* [PROBLEM DETAILS]:
Gather every line below that contains the string "kern", matching case exactly.

[START OF DATA PROVIDED]

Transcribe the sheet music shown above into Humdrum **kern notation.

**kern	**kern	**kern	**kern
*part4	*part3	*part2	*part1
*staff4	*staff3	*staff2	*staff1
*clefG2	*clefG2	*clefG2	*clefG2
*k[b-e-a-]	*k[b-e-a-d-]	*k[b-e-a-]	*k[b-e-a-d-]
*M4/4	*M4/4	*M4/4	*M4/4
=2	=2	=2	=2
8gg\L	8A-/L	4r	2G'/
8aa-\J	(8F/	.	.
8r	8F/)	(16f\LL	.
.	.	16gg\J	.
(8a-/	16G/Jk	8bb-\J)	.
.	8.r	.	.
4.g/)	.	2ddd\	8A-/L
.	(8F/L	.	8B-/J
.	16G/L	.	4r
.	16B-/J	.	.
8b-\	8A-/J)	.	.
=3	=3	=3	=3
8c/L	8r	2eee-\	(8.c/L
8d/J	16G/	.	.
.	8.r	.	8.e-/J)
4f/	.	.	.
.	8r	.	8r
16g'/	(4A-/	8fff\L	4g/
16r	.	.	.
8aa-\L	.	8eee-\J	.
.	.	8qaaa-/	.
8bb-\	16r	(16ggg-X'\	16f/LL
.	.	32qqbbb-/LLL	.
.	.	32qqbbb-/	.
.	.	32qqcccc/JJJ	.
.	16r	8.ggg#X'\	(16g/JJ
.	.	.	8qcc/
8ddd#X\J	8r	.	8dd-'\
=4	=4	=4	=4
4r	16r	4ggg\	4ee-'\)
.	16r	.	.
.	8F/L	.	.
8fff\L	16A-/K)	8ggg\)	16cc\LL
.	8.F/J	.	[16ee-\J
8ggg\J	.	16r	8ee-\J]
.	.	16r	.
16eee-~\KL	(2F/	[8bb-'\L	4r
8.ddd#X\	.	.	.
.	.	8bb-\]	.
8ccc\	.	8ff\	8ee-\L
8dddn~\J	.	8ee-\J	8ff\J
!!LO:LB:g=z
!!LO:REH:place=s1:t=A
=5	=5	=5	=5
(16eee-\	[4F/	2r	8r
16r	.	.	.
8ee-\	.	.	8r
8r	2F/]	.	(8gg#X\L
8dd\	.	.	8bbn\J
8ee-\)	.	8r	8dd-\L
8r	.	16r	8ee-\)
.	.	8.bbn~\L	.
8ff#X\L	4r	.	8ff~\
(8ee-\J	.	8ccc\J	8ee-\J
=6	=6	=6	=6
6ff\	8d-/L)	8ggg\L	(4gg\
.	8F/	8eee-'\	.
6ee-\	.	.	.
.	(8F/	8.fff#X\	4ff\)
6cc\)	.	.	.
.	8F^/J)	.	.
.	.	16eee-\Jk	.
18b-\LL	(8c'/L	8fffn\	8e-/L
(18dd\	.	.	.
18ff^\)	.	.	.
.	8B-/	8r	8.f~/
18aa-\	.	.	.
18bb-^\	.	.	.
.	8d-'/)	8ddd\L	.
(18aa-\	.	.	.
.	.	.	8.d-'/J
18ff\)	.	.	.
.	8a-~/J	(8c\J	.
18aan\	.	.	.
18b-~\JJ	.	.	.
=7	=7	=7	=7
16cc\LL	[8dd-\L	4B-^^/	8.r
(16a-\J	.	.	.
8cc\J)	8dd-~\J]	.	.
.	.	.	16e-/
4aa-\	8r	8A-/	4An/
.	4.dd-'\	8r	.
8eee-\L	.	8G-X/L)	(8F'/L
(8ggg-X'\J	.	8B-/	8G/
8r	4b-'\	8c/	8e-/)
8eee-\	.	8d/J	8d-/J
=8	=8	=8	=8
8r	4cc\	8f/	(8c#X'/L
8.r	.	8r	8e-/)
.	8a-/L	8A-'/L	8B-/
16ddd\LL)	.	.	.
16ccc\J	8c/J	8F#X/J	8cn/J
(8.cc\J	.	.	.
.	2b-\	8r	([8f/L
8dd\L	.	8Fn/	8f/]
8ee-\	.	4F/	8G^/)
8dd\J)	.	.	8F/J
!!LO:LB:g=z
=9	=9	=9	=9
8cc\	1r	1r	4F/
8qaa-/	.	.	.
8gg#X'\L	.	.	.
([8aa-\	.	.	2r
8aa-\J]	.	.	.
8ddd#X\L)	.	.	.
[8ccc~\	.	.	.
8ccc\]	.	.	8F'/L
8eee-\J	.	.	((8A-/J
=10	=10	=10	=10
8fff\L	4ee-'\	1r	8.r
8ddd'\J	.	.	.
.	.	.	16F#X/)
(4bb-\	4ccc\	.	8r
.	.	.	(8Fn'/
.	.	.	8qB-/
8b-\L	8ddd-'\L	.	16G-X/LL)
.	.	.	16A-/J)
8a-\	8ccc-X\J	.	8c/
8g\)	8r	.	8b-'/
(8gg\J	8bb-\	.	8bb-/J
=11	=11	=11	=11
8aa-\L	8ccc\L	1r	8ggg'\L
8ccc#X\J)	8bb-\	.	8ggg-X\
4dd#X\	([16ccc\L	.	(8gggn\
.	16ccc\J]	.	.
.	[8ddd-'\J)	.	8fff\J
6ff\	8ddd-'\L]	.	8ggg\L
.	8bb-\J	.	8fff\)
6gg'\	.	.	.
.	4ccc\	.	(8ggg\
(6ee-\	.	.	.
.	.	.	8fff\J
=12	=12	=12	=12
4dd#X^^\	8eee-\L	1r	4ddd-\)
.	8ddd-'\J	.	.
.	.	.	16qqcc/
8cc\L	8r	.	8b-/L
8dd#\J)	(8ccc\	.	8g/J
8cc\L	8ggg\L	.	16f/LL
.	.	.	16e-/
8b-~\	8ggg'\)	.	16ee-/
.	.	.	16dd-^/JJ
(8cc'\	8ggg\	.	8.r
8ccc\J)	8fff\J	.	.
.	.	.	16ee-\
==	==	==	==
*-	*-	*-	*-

[END OF DATA PROVIDED]

* [TASK RESPONSE]:
Transcribe the sheet music shown above into Humdrum **kern notation.
**kern	**kern	**kern	**kern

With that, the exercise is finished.